_Image comparison data_
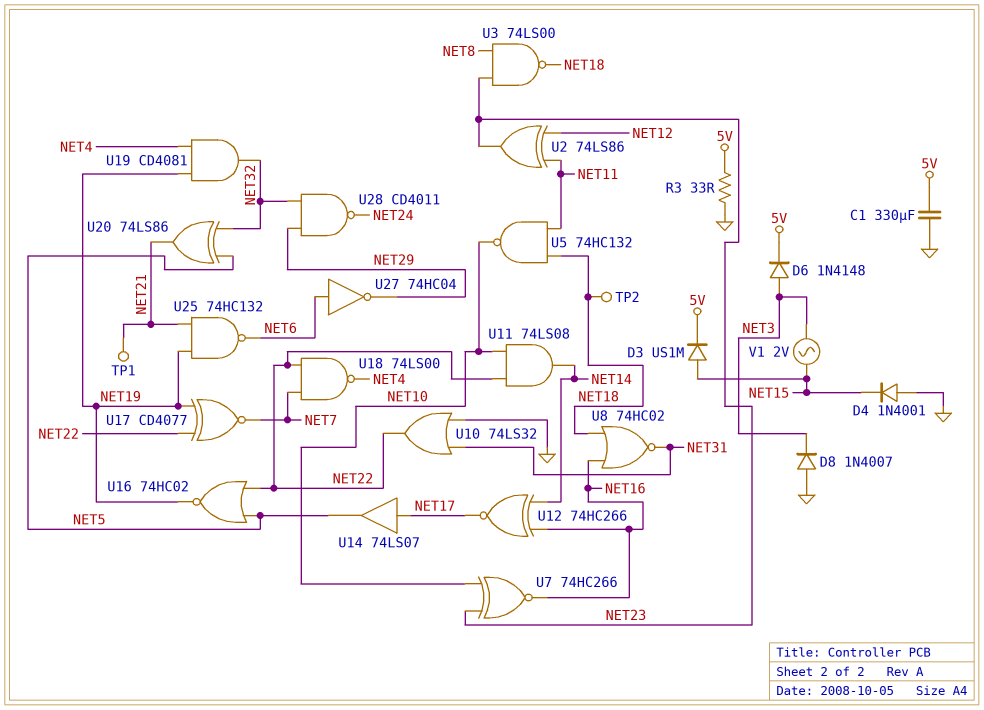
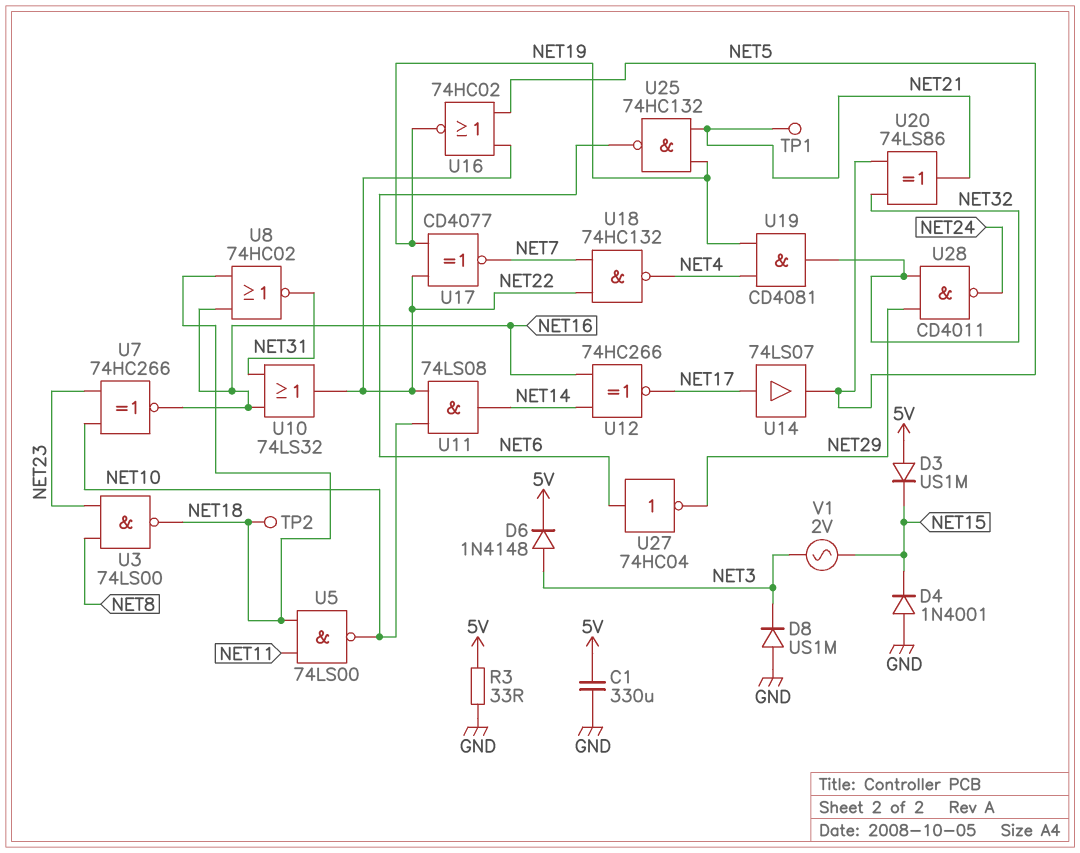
D3: diode US1M (A NET15, K 5V) -> diode US1M (A 5V, K NET15)
D8: diode 1N4007 (A GND, K NET3) -> diode US1M (A GND, K NET3)
U2: XOR 74LS86 (in NET11, in NET12, out NET23) -> none
U5: NAND 74HC132 (in NET11, in NET18, out NET10) -> NAND 74LS00 (in NET11, in NET18, out NET10)
U10: OR 74LS32 (in GND, in NET31, out NET22) -> OR 74LS32 (in NET16, in NET31, out NET22)
U18: NAND 74LS00 (in NET7, in NET22, out NET4) -> NAND 74HC132 (in NET7, in NET22, out NET4)

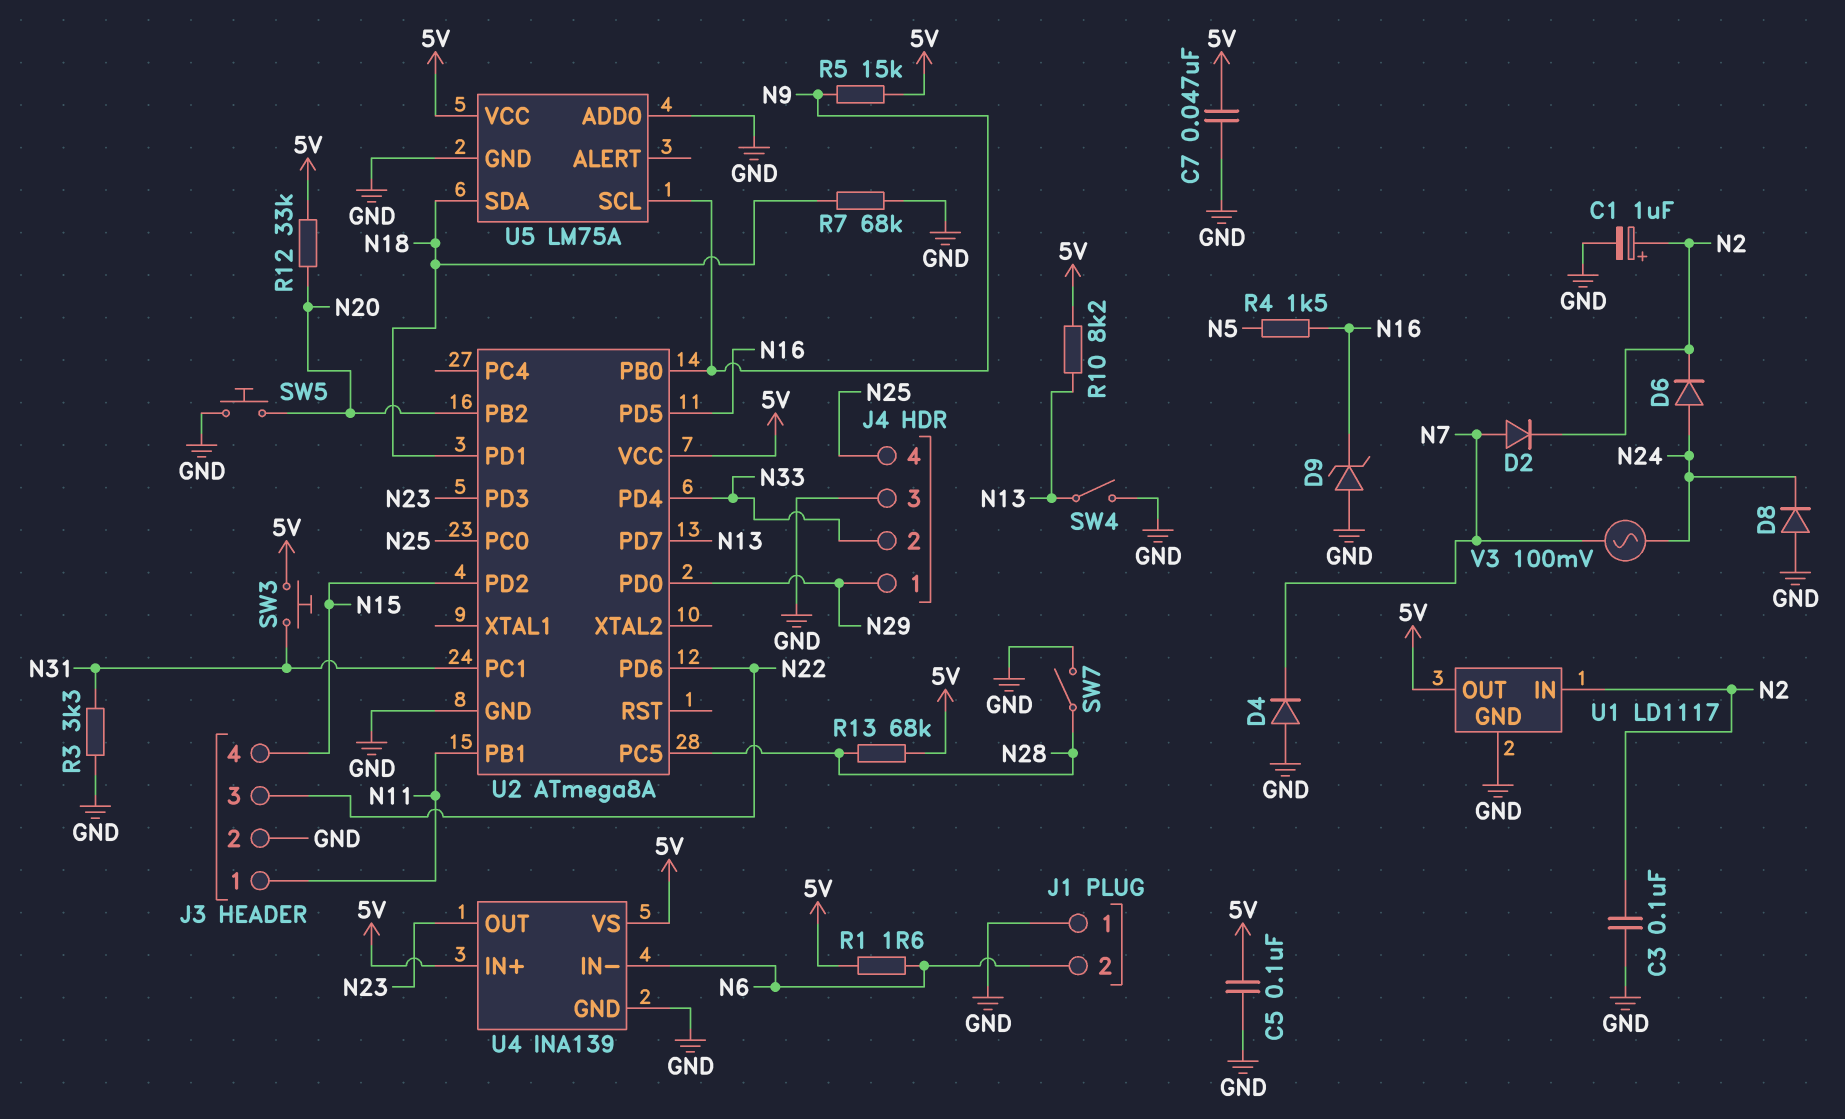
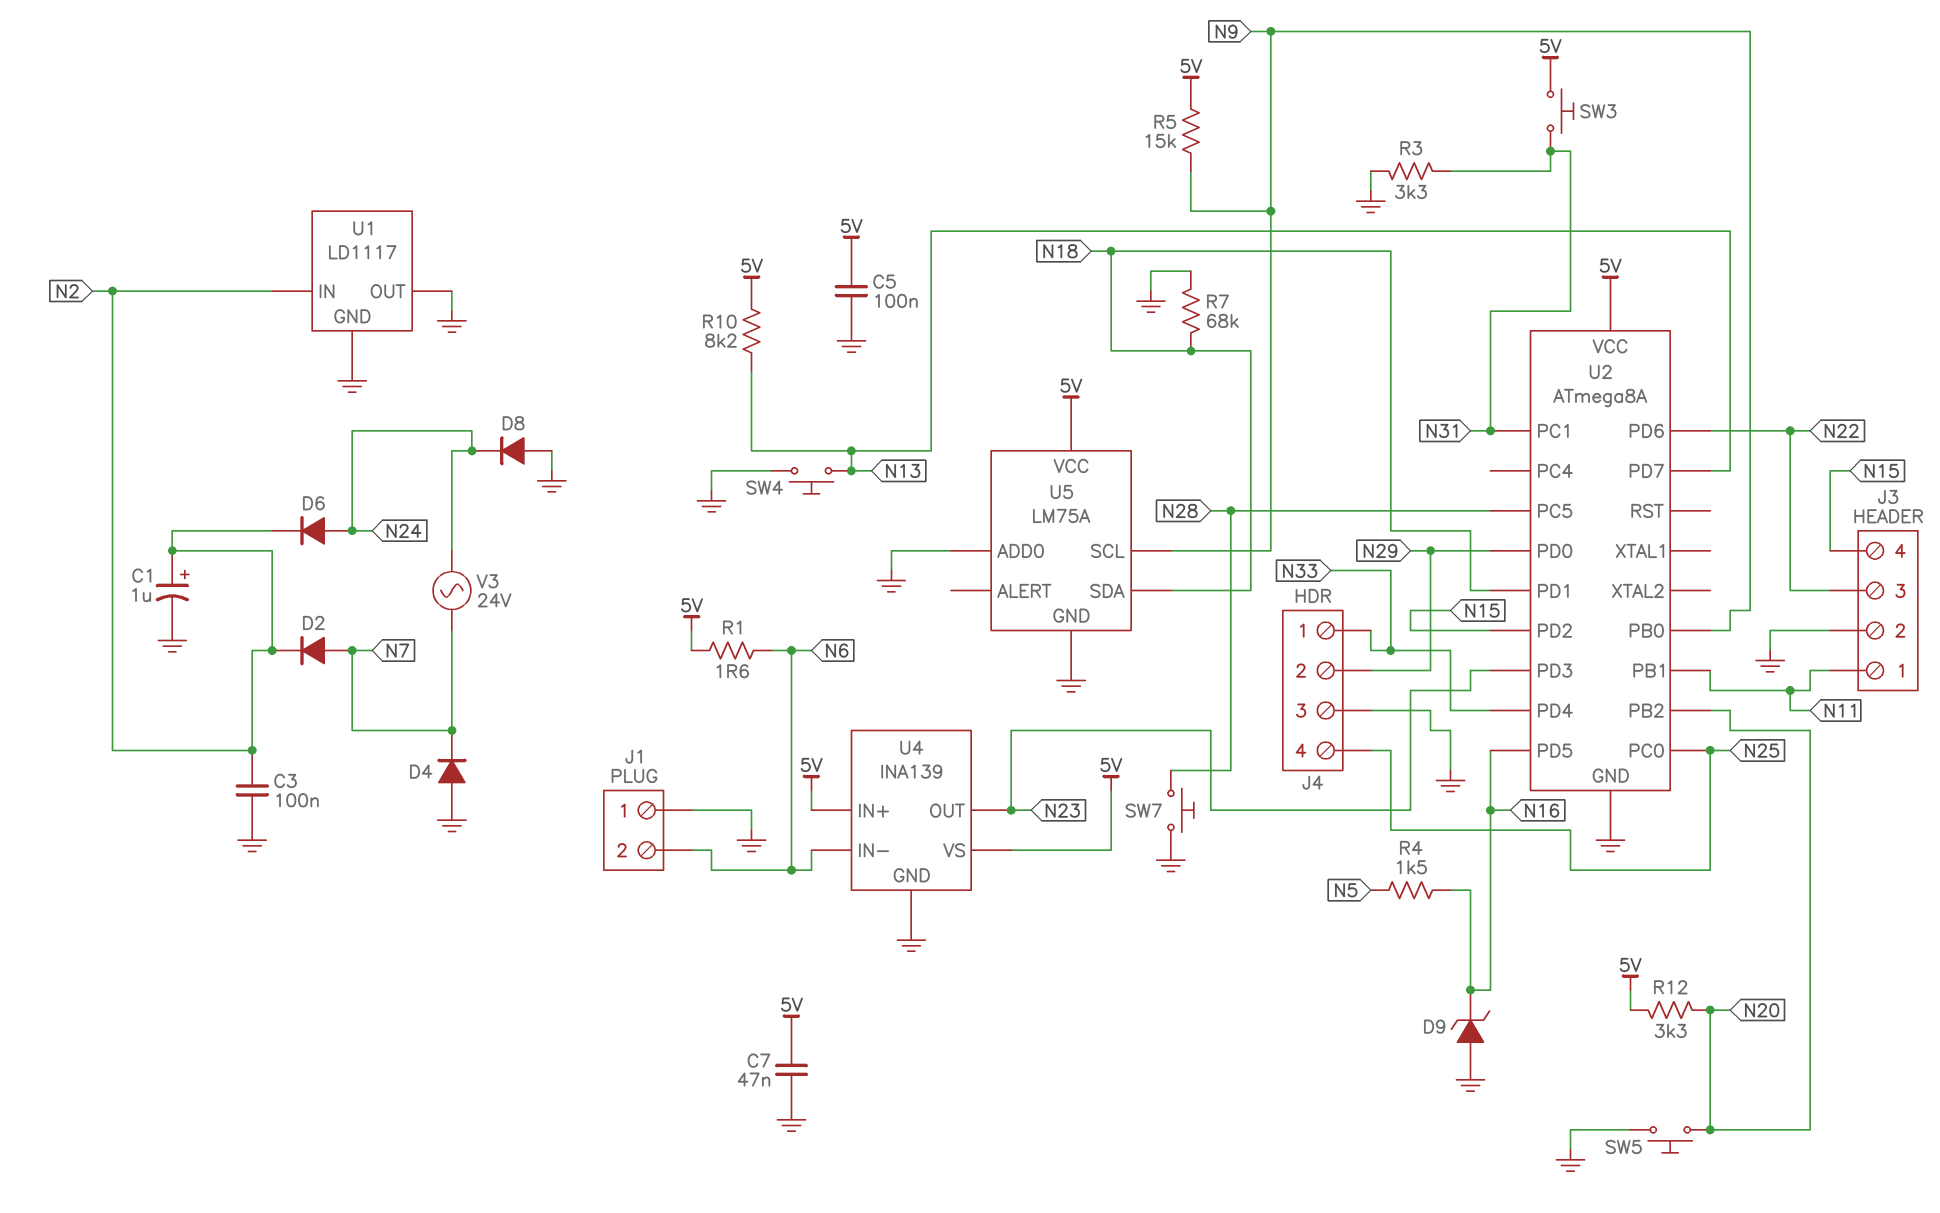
J4 pin 1: N29 -> N33
J4 pin 2: N33 -> N29
R12: 33k (5V, N20) -> 3.3k (5V, N20)
R13: 68k (5V, N28) -> none
SW4: switch (GND, N13) -> button (GND, N13)
SW7: switch (GND, N28) -> button (GND, N28)
U1 pin OUT: 5V -> GND
V3: AC 100mV (N7, N24) -> AC 24V (N7, N24)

_YOUR ASSIGNMENT_
Every line above should be transcribed exactly, though no image should be carried over.

_RESPONSE TO THIS TASK_
D3: diode US1M (A NET15, K 5V) -> diode US1M (A 5V, K NET15)
D8: diode 1N4007 (A GND, K NET3) -> diode US1M (A GND, K NET3)
U2: XOR 74LS86 (in NET11, in NET12, out NET23) -> none
U5: NAND 74HC132 (in NET11, in NET18, out NET10) -> NAND 74LS00 (in NET11, in NET18, out NET10)
U10: OR 74LS32 (in GND, in NET31, out NET22) -> OR 74LS32 (in NET16, in NET31, out NET22)
U18: NAND 74LS00 (in NET7, in NET22, out NET4) -> NAND 74HC132 (in NET7, in NET22, out NET4)

J4 pin 1: N29 -> N33
J4 pin 2: N33 -> N29
R12: 33k (5V, N20) -> 3.3k (5V, N20)
R13: 68k (5V, N28) -> none
SW4: switch (GND, N13) -> button (GND, N13)
SW7: switch (GND, N28) -> button (GND, N28)
U1 pin OUT: 5V -> GND
V3: AC 100mV (N7, N24) -> AC 24V (N7, N24)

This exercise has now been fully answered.